[The problem] Quote everything from the line containing "Trace the roads" down to the line containing "road 4 (track): [(369,317),(511,298)]", with no changes.

:::::

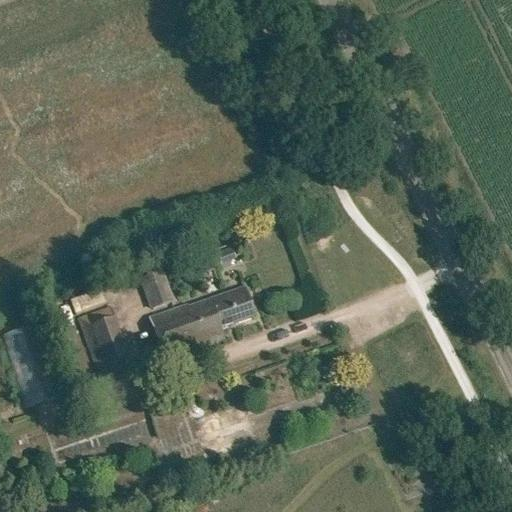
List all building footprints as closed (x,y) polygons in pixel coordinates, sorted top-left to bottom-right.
[(372,197),(385,188),(379,180),(366,188),(372,197)] [(162,265),(139,273),(152,313),(176,305),(162,265)] [(201,276),(206,295),(220,292),(215,272),(201,276)] [(102,287),(76,298),(81,310),(107,299),(102,287)] [(204,301),(219,342),(222,341),(218,329),(252,318),(242,288),(204,301)] [(146,319),(161,362),(219,342),(204,301),(185,307),(184,305),(146,319)] [(107,308),(77,320),(101,381),(125,371),(120,359),(126,357),(107,308)] [(32,323),(9,331),(34,405),(57,397),(32,323)] [(193,419),(206,457),(252,441),(239,403),(193,419)]
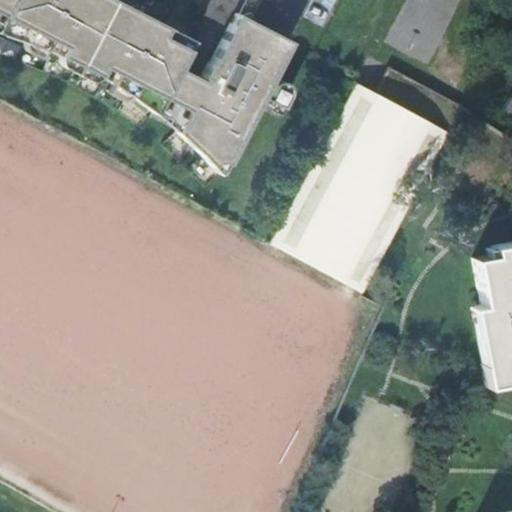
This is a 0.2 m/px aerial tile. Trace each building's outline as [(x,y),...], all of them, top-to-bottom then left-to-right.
[(0,0),(0,15),(1,16),(0,16),(0,32),(1,33),(7,35),(14,37),(22,40),(29,43),(36,46),(43,48),(49,52),(58,55),(65,59),(73,63),(83,68),(92,73),(102,78),(112,85),(121,90),(128,95),(134,100),(142,105),(147,109),(152,113),(160,96),(167,101),(185,109),(174,130),(177,133),(179,136),(183,139),(186,142),(189,144),(192,147),(194,150),(198,153),(200,156),(203,159),(205,160),(206,162),(208,164),(209,166),(214,161),(220,160),(225,163),(255,104),(259,97),(280,107),(286,95),(286,93),(287,91),(288,89),(287,87),(286,85),(285,83),(283,81),(281,81),(279,81),(277,81),(274,82),(273,83),(272,84),(267,82),(288,41),(245,19),(234,14),(229,23),(209,63),(207,63),(200,77),(201,77),(200,80),(175,68),(189,39),(112,0),(0,0)] [(234,14),(242,17),(248,4),(250,0),(241,0),(234,14)] [(353,82),(267,244),(361,295),(430,165),(447,132),(353,82)] [(160,96),(152,113),(174,130),(185,109),(167,101),(160,96)] [(259,97),(255,104),(276,114),(280,107),(259,97)] [(214,161),(209,166),(218,175),(225,163),(220,160),(214,161)] [(511,511),(511,243),(501,246),(502,253),(481,258),(490,304),(478,306),(493,385),(511,381),(511,511)]
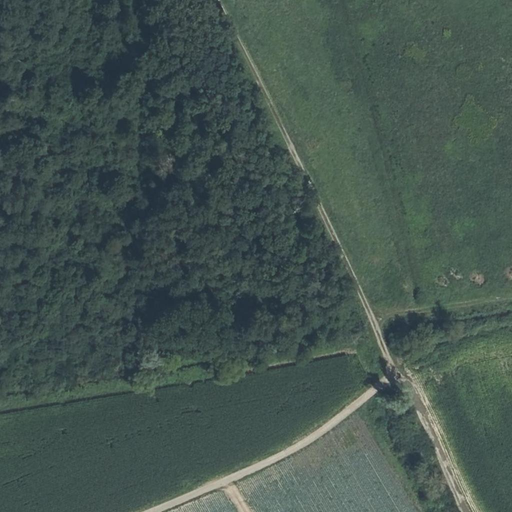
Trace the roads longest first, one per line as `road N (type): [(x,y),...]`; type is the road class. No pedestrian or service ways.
road 1 (track): [(215,0),(396,372)]
road 2 (track): [(396,372),(321,432),(151,511)]
road 3 (track): [(396,372),(466,511)]
road 4 (track): [(369,317),(511,298)]
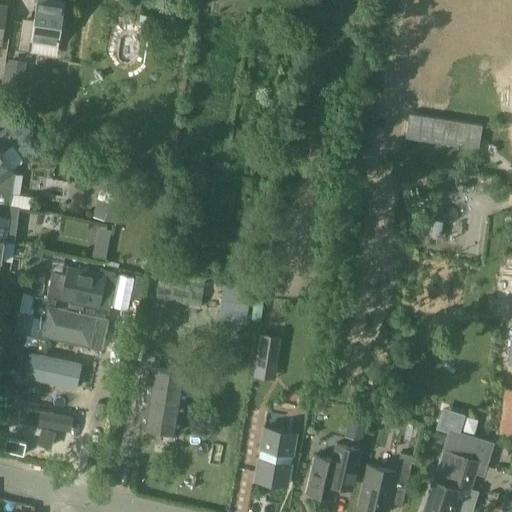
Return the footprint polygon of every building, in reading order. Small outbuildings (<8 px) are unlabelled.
[(32,40),(59,44),(66,3),(45,0),(37,0),(34,23),(22,21),(18,49),(30,51),(32,40)] [(0,4),(0,43),(2,44),(8,6),(0,4)] [(0,203),(11,205),(16,172),(13,169),(25,161),(13,145),(1,153),(0,153),(0,203)] [(11,205),(0,203),(0,238),(5,240),(14,241),(19,206),(11,205)] [(92,254),(105,255),(108,228),(94,226),(92,254)] [(40,267),(62,272),(65,260),(43,255),(40,267)] [(115,282),(66,271),(62,288),(111,299),(115,282)] [(244,284),(224,282),(219,317),(243,320),(245,302),(241,301),(244,284)] [(53,311),(54,308),(56,299),(34,294),(31,307),(45,310),(53,311)] [(53,311),(45,310),(40,337),(47,338),(89,347),(95,320),(53,311)] [(256,357),(277,360),(280,335),(260,332),(256,357)] [(23,346),(45,351),(47,338),(40,337),(26,333),(23,346)] [(80,366),(27,353),(21,379),(74,391),(80,366)] [(141,425),(179,431),(189,372),(151,366),(141,425)] [(511,389),(506,389),(501,431),(511,432),(511,389)] [(351,409),(344,434),(361,439),(368,414),(351,409)] [(296,431),(264,425),(255,479),(287,484),(296,431)] [(26,443),(6,438),(3,450),(23,455),(26,443)] [(306,490),(308,491),(311,494),(320,496),(323,494),(333,497),(339,472),(355,475),(361,448),(336,442),(333,458),(315,454),(306,490)] [(479,459),(444,448),(435,480),(434,480),(424,510),(429,511),(451,511),(459,488),(469,491),(479,459)] [(396,470),(368,464),(358,505),(387,511),(394,484),(406,486),(411,463),(398,460),(396,470)] [(511,511),(511,494),(505,494),(501,511),(511,511)]
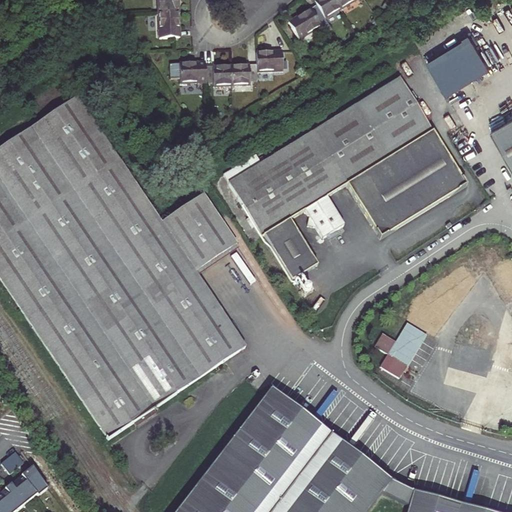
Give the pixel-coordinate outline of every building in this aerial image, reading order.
[(157,0),(158,13),(179,12),(178,0),(157,0)] [(325,20),(340,10),(334,0),(318,0),(314,3),(317,7),(310,10),(321,28),(324,32),(330,29),(325,20)] [(334,0),(340,10),(357,1),(355,0),(334,0)] [(299,41),(321,28),(310,10),(288,24),(299,41)] [(180,39),(179,12),(158,13),(159,40),(180,39)] [(471,36),(428,62),(449,95),(492,69),(471,36)] [(282,52),(256,53),(256,66),(257,74),(282,73),(282,52)] [(206,84),(205,68),(205,64),(179,64),(180,85),(206,84)] [(256,66),(231,67),(232,87),(250,86),(250,82),(257,82),(257,74),(256,66)] [(231,67),(205,68),(206,84),(213,83),(213,88),(232,87),(231,67)] [(367,100),(402,152),(432,133),(399,80),(367,100)] [(161,224),(77,98),(0,149),(0,280),(107,440),(245,348),(200,281),(197,277),(238,249),(203,196),(161,224)] [(347,185),(402,152),(367,100),(261,165),(255,156),(224,176),(229,185),(228,185),(261,238),(263,237),(305,211),(309,219),(308,226),(314,229),(315,228),(322,240),(344,227),(326,198),(347,185)] [(511,165),(511,119),(492,131),(511,165)] [(432,133),(402,152),(437,204),(466,187),(432,133)] [(402,152),(347,185),(380,239),(437,204),(402,152)] [(290,283),(317,266),(289,221),(263,237),(290,283)] [(197,277),(200,281),(241,253),(238,249),(197,277)] [(511,294),(503,300),(506,306),(511,303),(511,294)] [(380,368),(399,380),(418,348),(402,339),(406,334),(388,323),(385,329),(399,337),(395,343),(382,335),(374,348),(387,356),(380,368)] [(455,344),(450,367),(486,377),(492,353),(455,344)] [(408,508),(412,493),(391,482),(372,468),(349,450),(313,422),(289,404),(271,390),(176,511),(367,511),(381,495),(408,508)] [(320,413),(296,394),(289,404),(313,422),(320,413)] [(356,440),(349,450),(372,468),(380,458),(356,440)] [(24,466),(15,455),(9,460),(17,471),(24,466)] [(2,466),(10,476),(17,471),(9,460),(2,466)] [(33,469),(0,495),(0,511),(17,511),(37,497),(38,499),(48,491),(33,469)] [(480,511),(454,504),(412,493),(408,508),(407,511),(480,511)] [(457,493),(454,504),(480,511),(482,511),(486,501),(457,493)]
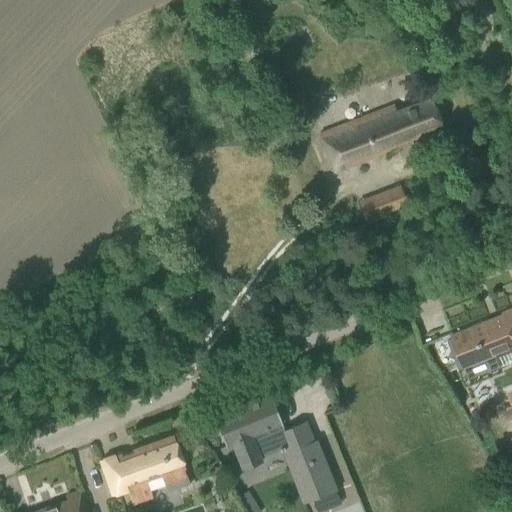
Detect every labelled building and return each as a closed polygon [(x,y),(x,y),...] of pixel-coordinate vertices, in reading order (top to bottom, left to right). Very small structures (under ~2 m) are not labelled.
[(318,132),(333,172),(443,129),(431,98),(395,112),(393,105),(318,132)] [(249,100),(228,109),(233,121),(254,112),(249,100)] [(373,196),(380,215),(407,205),(400,186),(373,196)] [(456,336),(464,355),(459,357),(464,370),(511,350),(511,310),(503,314),(504,317),(487,324),(486,321),(473,326),(474,329),(456,336)] [(214,417),(213,417),(225,447),(226,447),(225,446),(231,444),(241,469),(242,470),(242,469),(259,462),(259,463),(260,462),(260,461),(259,458),(250,436),(265,430),(266,429),(280,424),(280,425),(281,424),(269,395),(268,395),(268,396),(214,418),(214,417)] [(298,447),(290,450),(310,501),(336,491),(315,440),(313,441),(305,421),(290,427),(298,447)] [(100,461),(112,495),(126,490),(132,505),(152,498),(149,491),(164,486),(166,493),(189,485),(184,470),(184,469),(172,436),(132,450),(133,453),(121,457),(120,454),(100,461)] [(35,511),(87,511),(80,491),(64,496),(66,501),(35,511)]
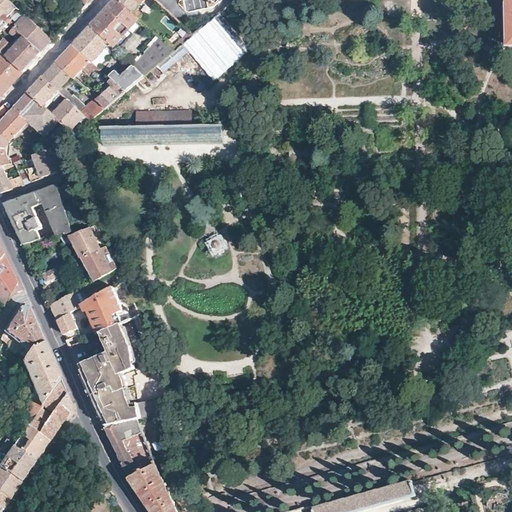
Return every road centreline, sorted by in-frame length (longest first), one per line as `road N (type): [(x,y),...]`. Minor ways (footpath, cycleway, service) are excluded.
road 1 (residential): [(26,284),(85,418)]
road 2 (residential): [(100,0),(0,106)]
road 3 (residential): [(10,511),(63,435),(85,418)]
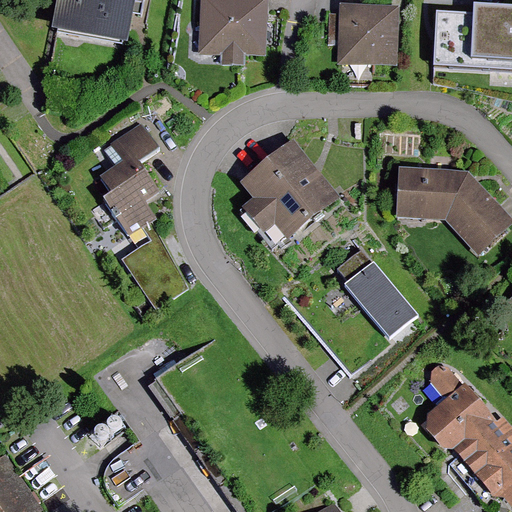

:::::

[Solution to this problem]
Trace the roads longest first, one per line as `road N (type): [(x,y),...]`; type is the road class. No pedestrian or service ways.
road 1 (track): [(215,0),(396,372)]
road 2 (track): [(396,372),(321,432),(151,511)]
road 3 (track): [(396,372),(466,511)]
road 4 (track): [(369,317),(511,298)]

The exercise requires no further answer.